### Input material
_ _ _ _
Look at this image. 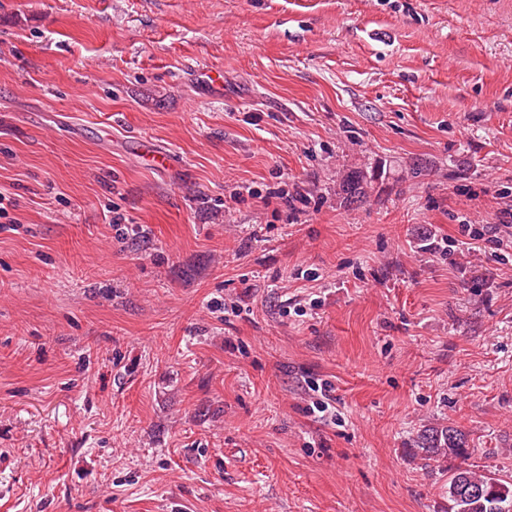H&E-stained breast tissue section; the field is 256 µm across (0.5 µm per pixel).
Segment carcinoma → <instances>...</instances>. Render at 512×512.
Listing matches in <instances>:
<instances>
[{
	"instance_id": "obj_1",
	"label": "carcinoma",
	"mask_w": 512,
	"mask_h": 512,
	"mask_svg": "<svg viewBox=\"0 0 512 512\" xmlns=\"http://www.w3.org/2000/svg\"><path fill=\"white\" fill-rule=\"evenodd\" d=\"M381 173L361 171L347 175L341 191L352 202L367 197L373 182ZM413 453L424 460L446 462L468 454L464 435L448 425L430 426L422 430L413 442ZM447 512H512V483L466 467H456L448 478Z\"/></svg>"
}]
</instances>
_ _ _ _
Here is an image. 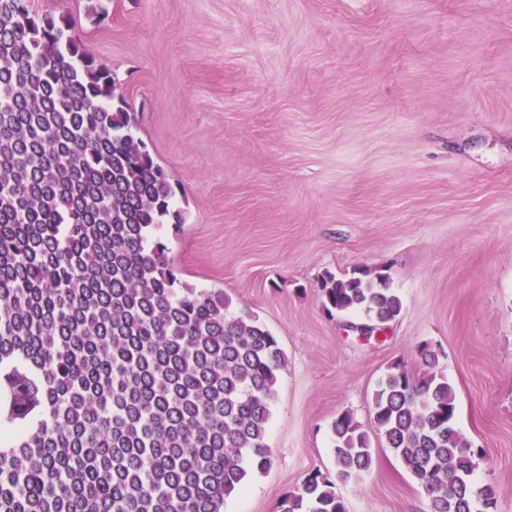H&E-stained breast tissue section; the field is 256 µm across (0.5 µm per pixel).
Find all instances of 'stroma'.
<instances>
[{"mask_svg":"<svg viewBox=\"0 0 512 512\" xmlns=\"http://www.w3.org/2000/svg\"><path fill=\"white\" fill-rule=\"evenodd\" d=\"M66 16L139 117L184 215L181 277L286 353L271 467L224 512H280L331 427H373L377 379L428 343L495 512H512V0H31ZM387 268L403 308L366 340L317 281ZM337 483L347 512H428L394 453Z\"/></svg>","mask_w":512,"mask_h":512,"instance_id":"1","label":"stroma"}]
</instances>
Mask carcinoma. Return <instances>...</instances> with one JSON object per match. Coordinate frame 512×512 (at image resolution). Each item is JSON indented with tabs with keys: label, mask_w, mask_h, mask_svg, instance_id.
_ _ _ _
### To be done
Quote word for word every line from the one that has "Find all instances of 'stroma'." through the one that has "Mask carcinoma. Return".

### Solution for this problem
Find all instances of 'stroma'.
<instances>
[{"mask_svg":"<svg viewBox=\"0 0 512 512\" xmlns=\"http://www.w3.org/2000/svg\"><path fill=\"white\" fill-rule=\"evenodd\" d=\"M66 16L139 117L184 215L181 277L286 353L271 467L224 512H280L331 427H373L377 379L428 343L495 512H512V0H31ZM387 268L403 308L366 340L317 281ZM337 483L347 512H428L394 453Z\"/></svg>","mask_w":512,"mask_h":512,"instance_id":"1","label":"stroma"}]
</instances>
Mask carcinoma. Return <instances>...</instances> with one JSON object per match. Coordinate frame 512×512 (at image resolution). Each item is JSON indented with tabs with keys: label, mask_w, mask_h, mask_svg, instance_id.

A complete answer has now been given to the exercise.